#### EXERCISE:
Show all lines from the data that include the word "left".

#### DATA:
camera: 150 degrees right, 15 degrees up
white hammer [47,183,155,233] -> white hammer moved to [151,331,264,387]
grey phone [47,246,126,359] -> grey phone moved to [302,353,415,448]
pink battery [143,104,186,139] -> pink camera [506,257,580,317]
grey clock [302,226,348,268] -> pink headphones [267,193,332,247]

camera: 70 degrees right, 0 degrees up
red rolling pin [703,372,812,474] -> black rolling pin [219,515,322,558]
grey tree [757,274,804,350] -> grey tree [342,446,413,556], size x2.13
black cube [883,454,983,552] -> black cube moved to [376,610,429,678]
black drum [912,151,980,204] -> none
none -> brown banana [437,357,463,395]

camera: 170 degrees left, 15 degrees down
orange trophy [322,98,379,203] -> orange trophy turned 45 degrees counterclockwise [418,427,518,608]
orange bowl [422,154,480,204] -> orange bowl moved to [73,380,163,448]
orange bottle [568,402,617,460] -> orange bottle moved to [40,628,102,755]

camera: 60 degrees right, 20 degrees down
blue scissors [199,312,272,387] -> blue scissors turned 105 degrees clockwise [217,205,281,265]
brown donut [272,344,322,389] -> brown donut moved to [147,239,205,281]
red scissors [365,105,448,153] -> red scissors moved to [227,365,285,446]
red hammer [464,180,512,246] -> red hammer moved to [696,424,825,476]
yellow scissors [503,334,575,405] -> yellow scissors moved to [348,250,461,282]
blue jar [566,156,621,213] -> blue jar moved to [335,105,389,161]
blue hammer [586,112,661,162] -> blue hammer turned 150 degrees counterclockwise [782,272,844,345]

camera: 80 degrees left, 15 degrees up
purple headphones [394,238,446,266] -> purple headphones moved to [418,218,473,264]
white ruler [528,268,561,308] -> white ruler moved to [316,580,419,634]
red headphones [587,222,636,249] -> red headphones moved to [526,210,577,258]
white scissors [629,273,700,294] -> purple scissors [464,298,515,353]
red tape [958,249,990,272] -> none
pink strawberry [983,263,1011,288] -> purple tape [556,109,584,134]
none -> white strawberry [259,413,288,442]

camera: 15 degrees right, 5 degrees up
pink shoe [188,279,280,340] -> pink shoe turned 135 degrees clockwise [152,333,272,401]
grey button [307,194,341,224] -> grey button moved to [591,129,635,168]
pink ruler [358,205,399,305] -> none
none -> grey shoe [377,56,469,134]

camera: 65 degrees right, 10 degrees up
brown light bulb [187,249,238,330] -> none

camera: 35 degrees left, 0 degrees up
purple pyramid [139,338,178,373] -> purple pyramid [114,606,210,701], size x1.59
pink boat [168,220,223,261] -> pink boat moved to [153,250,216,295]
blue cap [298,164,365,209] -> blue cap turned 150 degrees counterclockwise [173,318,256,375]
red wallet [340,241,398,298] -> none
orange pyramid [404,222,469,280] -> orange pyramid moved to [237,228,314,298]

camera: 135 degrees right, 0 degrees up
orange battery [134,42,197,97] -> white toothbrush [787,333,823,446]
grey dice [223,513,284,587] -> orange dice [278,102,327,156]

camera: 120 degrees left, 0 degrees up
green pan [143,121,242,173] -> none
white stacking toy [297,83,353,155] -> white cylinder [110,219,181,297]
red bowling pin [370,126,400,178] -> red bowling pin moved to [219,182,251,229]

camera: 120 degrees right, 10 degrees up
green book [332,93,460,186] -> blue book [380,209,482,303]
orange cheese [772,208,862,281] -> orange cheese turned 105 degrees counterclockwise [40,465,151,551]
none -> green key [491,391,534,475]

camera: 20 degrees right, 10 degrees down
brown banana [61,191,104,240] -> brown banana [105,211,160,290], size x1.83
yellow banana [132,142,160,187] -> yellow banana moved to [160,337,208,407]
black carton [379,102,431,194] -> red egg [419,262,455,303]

#### RESPONSE:
camera: 170 degrees left, 15 degrees down
camera: 80 degrees left, 15 degrees up
camera: 35 degrees left, 0 degrees up
camera: 120 degrees left, 0 degrees up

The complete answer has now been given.